**To do**
Find each line below that includes "test", then copy it.

(Revision comparison data)
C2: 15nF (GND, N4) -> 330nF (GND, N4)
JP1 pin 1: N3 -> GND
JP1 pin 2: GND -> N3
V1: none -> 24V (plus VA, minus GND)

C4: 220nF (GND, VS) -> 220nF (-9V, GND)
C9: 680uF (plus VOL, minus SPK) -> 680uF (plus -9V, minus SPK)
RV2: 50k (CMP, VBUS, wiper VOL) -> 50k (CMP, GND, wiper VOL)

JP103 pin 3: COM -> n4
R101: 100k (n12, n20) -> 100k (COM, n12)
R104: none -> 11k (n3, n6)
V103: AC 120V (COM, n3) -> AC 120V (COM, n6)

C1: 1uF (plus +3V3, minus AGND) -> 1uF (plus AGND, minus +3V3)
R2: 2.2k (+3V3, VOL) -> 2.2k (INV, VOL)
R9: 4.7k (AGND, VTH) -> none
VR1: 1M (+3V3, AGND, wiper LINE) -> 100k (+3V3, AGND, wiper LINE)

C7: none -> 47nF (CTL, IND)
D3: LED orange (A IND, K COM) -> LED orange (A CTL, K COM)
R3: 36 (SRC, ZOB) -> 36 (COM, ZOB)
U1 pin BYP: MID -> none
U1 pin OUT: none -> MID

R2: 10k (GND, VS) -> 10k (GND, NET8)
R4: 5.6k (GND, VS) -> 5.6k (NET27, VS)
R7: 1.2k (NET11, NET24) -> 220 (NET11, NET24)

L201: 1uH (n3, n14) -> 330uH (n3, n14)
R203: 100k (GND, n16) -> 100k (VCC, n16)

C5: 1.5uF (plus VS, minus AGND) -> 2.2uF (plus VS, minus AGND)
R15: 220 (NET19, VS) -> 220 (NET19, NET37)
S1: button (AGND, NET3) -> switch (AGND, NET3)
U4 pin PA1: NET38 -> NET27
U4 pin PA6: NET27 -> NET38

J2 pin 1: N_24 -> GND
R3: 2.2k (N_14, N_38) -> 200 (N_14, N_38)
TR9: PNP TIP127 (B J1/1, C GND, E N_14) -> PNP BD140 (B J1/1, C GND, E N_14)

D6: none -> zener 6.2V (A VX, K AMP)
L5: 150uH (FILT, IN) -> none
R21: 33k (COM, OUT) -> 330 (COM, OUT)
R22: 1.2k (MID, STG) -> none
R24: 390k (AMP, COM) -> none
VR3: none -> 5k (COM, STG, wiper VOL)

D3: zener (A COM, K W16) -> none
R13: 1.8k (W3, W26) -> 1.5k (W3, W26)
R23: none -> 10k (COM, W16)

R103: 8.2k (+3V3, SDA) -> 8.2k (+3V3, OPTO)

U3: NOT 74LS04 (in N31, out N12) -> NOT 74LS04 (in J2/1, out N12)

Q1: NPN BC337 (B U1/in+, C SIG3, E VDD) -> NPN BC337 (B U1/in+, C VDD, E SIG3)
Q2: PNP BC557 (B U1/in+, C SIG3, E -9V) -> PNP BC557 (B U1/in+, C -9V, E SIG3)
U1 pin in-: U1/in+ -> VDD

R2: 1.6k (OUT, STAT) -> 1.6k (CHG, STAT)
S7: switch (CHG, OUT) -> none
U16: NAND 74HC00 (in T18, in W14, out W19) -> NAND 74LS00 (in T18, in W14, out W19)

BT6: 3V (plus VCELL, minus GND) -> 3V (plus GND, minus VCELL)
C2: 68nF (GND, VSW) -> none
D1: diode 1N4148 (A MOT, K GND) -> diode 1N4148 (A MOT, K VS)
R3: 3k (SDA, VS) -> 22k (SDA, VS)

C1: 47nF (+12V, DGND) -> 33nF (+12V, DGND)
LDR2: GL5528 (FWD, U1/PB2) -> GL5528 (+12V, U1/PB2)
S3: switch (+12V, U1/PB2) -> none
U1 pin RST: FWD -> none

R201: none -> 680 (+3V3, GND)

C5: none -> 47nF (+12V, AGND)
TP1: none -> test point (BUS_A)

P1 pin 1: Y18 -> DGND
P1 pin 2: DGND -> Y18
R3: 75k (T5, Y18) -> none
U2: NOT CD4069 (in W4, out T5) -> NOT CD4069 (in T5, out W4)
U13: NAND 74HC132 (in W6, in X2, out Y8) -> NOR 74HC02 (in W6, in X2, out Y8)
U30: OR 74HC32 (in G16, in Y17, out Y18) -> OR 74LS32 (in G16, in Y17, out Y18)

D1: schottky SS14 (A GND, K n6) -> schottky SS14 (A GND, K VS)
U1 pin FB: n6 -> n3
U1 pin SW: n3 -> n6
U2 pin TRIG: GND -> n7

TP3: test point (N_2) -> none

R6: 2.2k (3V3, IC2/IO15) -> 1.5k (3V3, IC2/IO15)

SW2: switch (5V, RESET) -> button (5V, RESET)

**Solution for this problem**
TP1: none -> test point (BUS_A)
TP3: test point (N_2) -> none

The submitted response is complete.